__DIRECTIONS__: Directions for the data below: repeat exactly the lines from the one with "black jar: 6 -> 9" through the one with "turquoise screwdriver: 0 -> 1", both included, and omit all pictures.

__DATA RECORDS__:
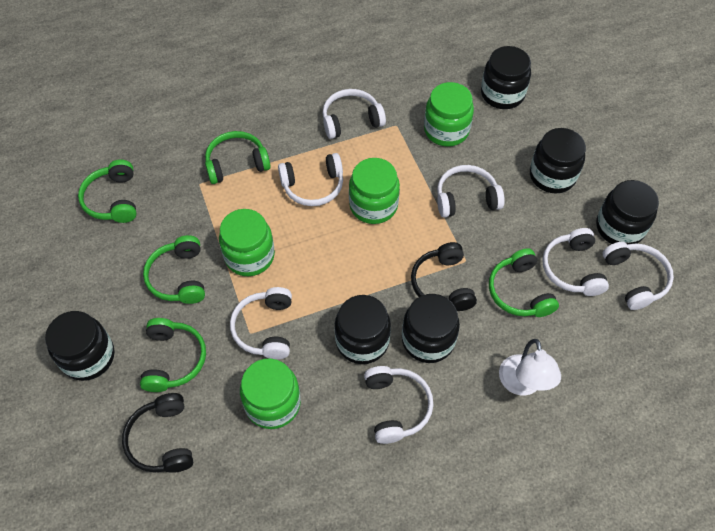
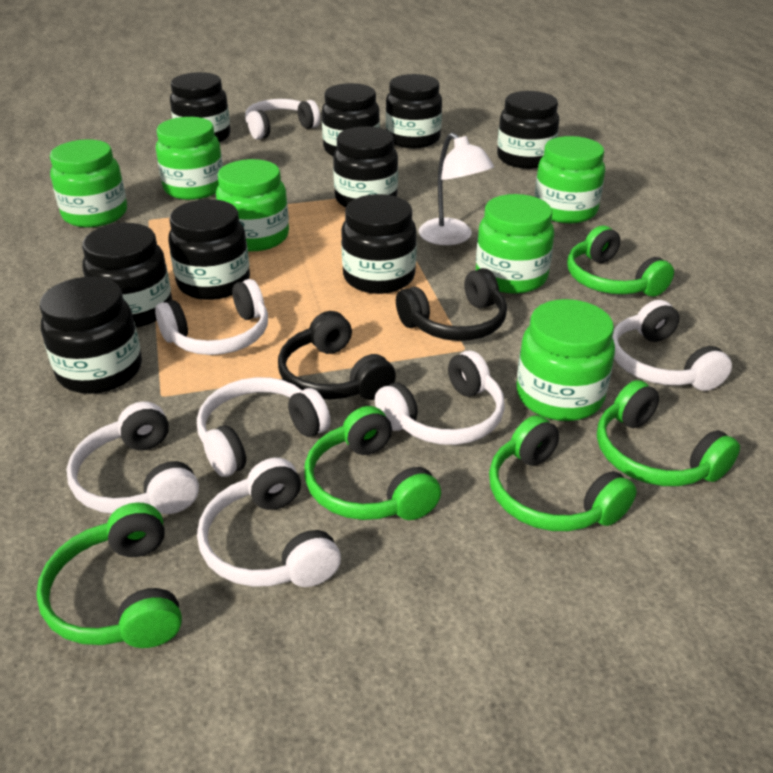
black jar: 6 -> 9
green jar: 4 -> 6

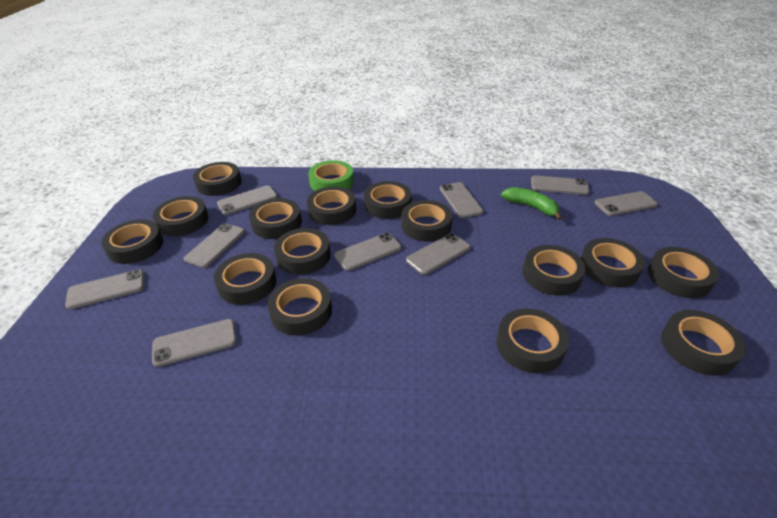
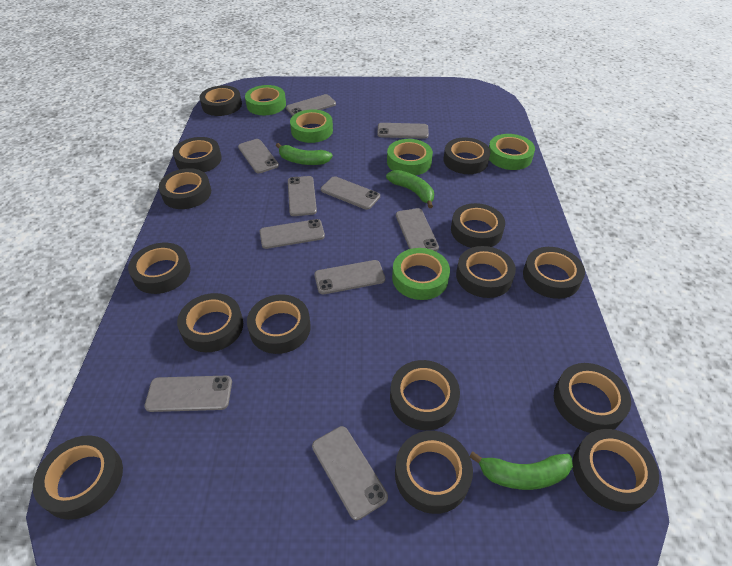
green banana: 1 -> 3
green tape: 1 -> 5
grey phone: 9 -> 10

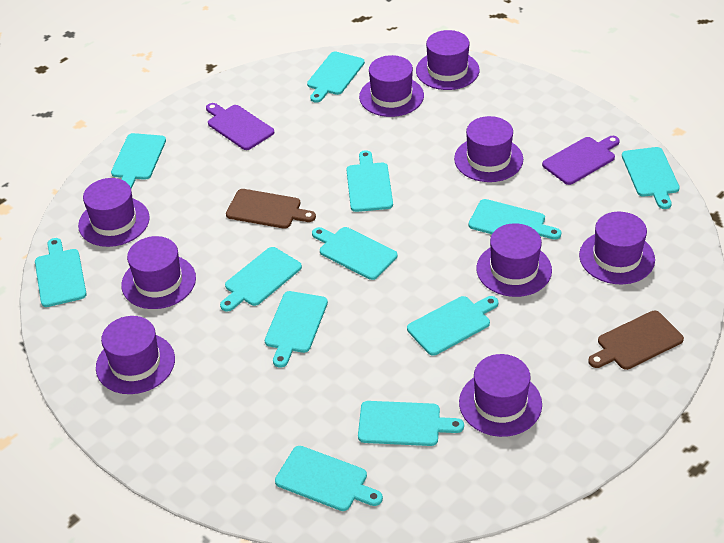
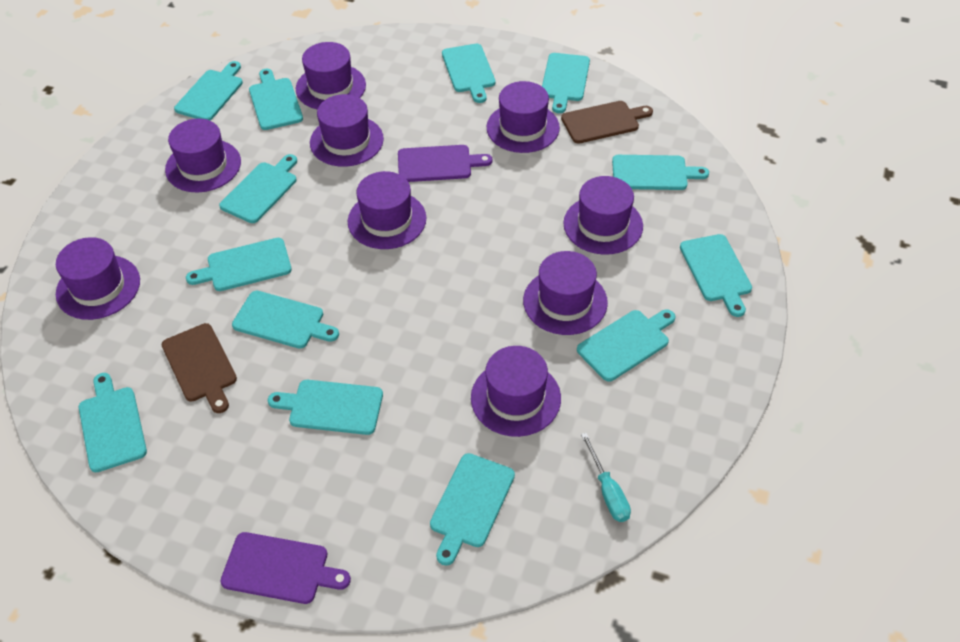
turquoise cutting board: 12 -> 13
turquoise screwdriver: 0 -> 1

--

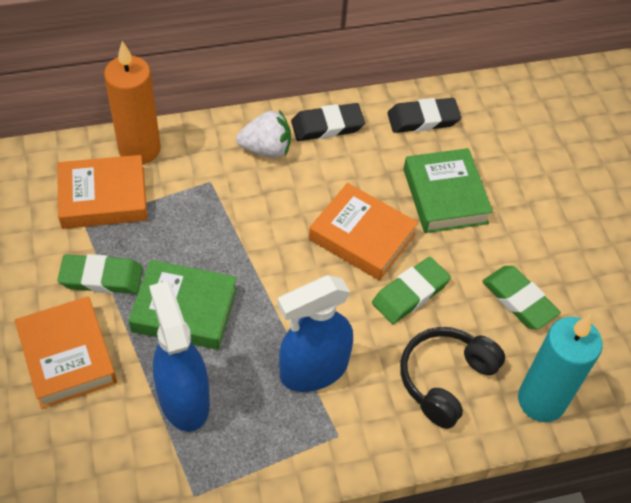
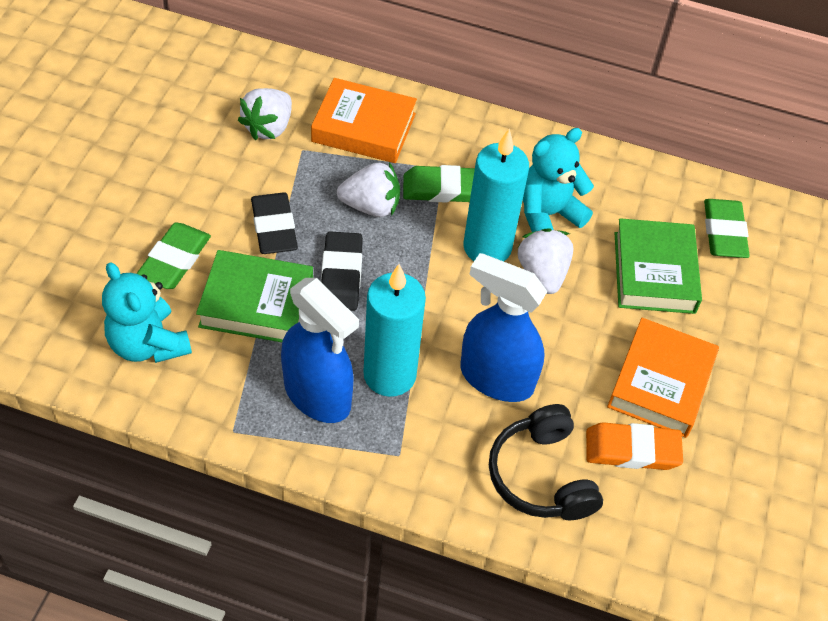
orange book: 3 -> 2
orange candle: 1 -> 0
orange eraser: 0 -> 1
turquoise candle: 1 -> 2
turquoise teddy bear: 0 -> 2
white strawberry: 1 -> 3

__TASK ANSWER__:
black jar: 6 -> 9
green jar: 4 -> 6

green banana: 1 -> 3
green tape: 1 -> 5
grey phone: 9 -> 10

turquoise cutting board: 12 -> 13
turquoise screwdriver: 0 -> 1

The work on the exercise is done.